-------- Data shown --------

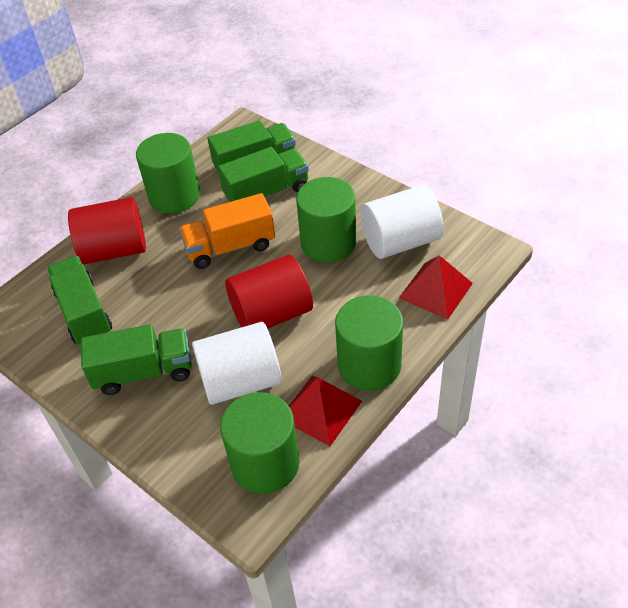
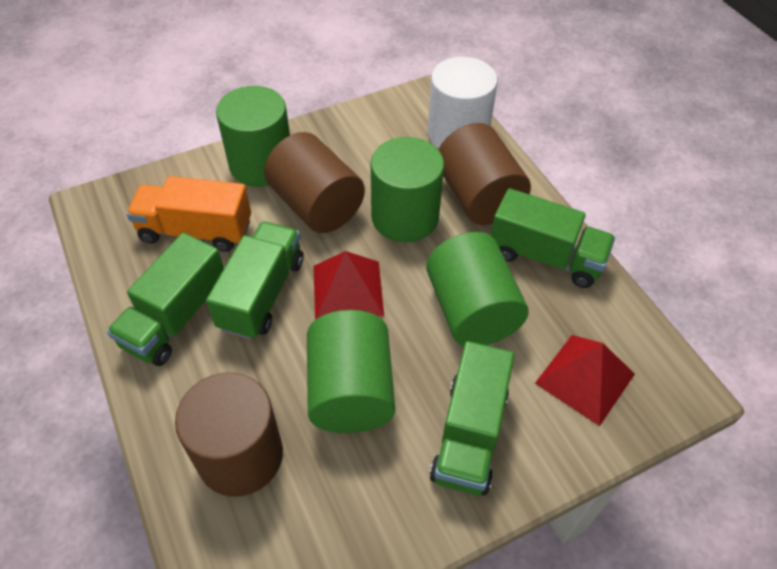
brown cylinder: 0 -> 3
red cylinder: 2 -> 0
white cylinder: 2 -> 1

--------

**Task instructions**:
The data above are to be repeated word for word, with any pictures left out.

**Task output**:
brown cylinder: 0 -> 3
red cylinder: 2 -> 0
white cylinder: 2 -> 1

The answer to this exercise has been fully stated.